= Beginning of Section =

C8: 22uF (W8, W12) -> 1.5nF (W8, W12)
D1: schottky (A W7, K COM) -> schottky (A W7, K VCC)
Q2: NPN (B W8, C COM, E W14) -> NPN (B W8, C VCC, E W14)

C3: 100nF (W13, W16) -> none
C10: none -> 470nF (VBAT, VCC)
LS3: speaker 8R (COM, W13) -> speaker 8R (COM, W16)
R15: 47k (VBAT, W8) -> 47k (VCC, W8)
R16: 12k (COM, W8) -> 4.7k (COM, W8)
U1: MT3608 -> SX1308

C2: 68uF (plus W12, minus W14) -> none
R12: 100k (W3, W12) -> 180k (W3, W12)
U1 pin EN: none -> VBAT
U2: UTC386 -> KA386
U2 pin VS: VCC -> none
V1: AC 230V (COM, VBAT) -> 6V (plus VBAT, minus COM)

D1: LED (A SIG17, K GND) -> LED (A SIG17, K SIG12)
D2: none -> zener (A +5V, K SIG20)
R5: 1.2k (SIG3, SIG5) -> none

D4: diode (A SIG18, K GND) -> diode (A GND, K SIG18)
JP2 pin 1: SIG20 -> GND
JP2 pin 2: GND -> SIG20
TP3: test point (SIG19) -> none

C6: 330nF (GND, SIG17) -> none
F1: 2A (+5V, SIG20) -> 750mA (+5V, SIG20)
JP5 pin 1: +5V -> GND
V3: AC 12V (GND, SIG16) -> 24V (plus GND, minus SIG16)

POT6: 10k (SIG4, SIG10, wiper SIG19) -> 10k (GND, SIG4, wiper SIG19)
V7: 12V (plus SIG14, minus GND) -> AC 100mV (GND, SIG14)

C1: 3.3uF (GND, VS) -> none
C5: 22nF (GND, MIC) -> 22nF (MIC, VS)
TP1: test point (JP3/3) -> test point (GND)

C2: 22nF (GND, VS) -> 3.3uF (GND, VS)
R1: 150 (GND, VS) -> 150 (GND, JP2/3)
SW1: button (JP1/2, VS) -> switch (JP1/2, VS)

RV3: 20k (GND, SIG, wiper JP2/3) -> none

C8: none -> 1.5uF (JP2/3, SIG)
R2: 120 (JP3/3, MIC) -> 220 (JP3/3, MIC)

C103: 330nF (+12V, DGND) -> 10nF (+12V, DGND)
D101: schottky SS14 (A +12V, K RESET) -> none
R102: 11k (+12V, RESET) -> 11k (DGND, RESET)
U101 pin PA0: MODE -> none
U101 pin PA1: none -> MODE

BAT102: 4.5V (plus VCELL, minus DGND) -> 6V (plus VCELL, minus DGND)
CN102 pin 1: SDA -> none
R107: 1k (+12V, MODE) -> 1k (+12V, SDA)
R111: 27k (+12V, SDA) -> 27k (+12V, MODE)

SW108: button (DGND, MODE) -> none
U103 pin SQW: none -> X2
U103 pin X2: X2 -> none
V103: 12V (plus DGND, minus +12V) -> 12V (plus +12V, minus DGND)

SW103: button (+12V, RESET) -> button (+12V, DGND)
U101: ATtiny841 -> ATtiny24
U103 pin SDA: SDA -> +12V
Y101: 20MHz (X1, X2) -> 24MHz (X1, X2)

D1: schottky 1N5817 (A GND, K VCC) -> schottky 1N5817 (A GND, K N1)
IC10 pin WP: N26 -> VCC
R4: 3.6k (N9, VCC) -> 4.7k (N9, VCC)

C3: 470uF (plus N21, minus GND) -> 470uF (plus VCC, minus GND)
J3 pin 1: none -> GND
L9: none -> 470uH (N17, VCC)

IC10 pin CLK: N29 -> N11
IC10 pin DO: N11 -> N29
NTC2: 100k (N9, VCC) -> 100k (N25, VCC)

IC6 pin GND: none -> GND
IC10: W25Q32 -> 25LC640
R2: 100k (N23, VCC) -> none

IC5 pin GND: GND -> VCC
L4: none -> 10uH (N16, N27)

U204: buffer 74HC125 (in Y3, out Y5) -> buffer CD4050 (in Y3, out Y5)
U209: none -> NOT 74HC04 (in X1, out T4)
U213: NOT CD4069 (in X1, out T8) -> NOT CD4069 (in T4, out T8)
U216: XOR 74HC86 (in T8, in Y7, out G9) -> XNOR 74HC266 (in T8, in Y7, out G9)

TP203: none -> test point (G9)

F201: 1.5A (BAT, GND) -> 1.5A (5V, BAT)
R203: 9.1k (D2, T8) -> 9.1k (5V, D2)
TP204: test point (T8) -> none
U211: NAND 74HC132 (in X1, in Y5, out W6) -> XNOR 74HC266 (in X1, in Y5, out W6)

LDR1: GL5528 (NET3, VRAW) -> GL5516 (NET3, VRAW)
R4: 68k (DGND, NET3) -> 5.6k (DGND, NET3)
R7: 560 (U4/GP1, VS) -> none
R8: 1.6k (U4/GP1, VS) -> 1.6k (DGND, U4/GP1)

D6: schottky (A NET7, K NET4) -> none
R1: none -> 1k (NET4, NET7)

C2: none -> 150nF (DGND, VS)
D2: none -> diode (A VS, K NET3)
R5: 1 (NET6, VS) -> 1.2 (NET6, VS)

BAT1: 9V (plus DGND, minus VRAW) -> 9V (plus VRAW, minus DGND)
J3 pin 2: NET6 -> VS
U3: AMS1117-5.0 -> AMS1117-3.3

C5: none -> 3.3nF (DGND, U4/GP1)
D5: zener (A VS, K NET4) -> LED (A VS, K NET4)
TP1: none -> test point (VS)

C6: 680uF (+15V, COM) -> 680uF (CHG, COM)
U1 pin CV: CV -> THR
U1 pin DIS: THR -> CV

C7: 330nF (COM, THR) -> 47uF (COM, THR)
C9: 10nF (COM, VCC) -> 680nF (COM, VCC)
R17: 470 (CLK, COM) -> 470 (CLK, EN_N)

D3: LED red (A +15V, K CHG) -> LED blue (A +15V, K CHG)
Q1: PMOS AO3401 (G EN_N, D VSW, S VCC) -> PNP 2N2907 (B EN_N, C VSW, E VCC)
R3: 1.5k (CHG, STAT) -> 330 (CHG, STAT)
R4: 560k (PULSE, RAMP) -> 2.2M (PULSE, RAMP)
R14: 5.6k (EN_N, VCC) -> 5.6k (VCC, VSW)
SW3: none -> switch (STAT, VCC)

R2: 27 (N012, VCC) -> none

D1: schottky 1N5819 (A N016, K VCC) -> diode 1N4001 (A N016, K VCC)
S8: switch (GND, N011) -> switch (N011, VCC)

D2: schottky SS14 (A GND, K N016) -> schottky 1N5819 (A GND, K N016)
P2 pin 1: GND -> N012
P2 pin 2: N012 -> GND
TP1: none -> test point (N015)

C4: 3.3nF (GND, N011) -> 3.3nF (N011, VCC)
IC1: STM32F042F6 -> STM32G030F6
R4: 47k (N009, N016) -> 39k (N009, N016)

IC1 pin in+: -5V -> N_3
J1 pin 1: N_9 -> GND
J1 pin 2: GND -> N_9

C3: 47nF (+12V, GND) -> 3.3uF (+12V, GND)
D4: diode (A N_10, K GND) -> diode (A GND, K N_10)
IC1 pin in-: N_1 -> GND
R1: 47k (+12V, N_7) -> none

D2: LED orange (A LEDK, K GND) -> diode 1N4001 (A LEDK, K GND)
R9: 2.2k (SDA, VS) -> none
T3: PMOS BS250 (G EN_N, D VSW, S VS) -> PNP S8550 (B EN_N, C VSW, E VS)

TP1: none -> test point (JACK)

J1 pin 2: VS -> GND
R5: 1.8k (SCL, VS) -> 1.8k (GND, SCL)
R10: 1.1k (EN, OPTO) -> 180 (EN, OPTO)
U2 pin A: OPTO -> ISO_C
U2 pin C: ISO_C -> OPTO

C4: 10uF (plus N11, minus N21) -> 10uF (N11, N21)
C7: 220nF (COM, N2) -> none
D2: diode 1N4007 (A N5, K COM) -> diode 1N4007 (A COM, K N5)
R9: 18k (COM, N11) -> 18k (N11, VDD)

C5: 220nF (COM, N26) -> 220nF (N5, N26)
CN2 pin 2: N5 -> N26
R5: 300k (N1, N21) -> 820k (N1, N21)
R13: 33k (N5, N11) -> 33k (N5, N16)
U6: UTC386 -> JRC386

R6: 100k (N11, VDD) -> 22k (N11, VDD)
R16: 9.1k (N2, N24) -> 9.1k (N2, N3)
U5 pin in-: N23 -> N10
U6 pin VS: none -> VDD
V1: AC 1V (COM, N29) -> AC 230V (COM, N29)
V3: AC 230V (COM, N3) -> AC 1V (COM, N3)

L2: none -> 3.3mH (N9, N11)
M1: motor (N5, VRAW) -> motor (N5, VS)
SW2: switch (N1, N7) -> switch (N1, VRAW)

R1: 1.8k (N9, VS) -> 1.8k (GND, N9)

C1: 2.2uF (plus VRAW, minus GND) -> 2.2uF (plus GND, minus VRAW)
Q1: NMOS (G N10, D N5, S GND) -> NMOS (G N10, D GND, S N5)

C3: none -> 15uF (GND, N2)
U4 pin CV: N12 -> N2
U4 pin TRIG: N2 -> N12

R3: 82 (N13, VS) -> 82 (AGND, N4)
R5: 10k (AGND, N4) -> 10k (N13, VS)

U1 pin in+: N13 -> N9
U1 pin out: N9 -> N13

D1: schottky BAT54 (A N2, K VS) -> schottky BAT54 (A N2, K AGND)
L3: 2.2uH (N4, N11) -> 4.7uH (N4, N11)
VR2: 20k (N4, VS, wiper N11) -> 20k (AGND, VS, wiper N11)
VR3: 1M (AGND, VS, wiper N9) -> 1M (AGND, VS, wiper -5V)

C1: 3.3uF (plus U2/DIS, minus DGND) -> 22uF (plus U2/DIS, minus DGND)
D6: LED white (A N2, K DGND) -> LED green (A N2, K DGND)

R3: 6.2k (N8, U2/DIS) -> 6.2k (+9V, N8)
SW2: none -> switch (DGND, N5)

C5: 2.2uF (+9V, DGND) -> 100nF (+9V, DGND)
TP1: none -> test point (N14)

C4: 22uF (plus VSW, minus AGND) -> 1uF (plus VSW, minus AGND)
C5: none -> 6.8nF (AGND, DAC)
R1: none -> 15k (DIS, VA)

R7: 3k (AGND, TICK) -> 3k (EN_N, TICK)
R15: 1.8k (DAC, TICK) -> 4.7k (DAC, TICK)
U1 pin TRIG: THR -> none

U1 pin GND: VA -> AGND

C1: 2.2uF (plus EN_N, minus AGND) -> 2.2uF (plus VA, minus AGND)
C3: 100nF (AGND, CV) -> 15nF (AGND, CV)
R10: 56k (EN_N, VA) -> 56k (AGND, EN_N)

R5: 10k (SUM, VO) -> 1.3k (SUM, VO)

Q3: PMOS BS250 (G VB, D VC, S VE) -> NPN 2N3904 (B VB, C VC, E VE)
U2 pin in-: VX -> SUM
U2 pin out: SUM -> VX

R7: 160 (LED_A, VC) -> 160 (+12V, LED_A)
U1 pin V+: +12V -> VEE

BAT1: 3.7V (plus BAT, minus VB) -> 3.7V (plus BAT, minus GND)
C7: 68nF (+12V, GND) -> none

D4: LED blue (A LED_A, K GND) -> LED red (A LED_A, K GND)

= End of Section =

**Task goal**: Starting with the line above that holds "C7: 220nF (COM, N2) -> none" and stopping with the line that holds "D1: schottky BAT54", reproduce each line exactly, omitting all other lines.

**Expected answer**:
C7: 220nF (COM, N2) -> none
D2: diode 1N4007 (A N5, K COM) -> diode 1N4007 (A COM, K N5)
R9: 18k (COM, N11) -> 18k (N11, VDD)

C5: 220nF (COM, N26) -> 220nF (N5, N26)
CN2 pin 2: N5 -> N26
R5: 300k (N1, N21) -> 820k (N1, N21)
R13: 33k (N5, N11) -> 33k (N5, N16)
U6: UTC386 -> JRC386

R6: 100k (N11, VDD) -> 22k (N11, VDD)
R16: 9.1k (N2, N24) -> 9.1k (N2, N3)
U5 pin in-: N23 -> N10
U6 pin VS: none -> VDD
V1: AC 1V (COM, N29) -> AC 230V (COM, N29)
V3: AC 230V (COM, N3) -> AC 1V (COM, N3)

L2: none -> 3.3mH (N9, N11)
M1: motor (N5, VRAW) -> motor (N5, VS)
SW2: switch (N1, N7) -> switch (N1, VRAW)

R1: 1.8k (N9, VS) -> 1.8k (GND, N9)

C1: 2.2uF (plus VRAW, minus GND) -> 2.2uF (plus GND, minus VRAW)
Q1: NMOS (G N10, D N5, S GND) -> NMOS (G N10, D GND, S N5)

C3: none -> 15uF (GND, N2)
U4 pin CV: N12 -> N2
U4 pin TRIG: N2 -> N12

R3: 82 (N13, VS) -> 82 (AGND, N4)
R5: 10k (AGND, N4) -> 10k (N13, VS)

U1 pin in+: N13 -> N9
U1 pin out: N9 -> N13

D1: schottky BAT54 (A N2, K VS) -> schottky BAT54 (A N2, K AGND)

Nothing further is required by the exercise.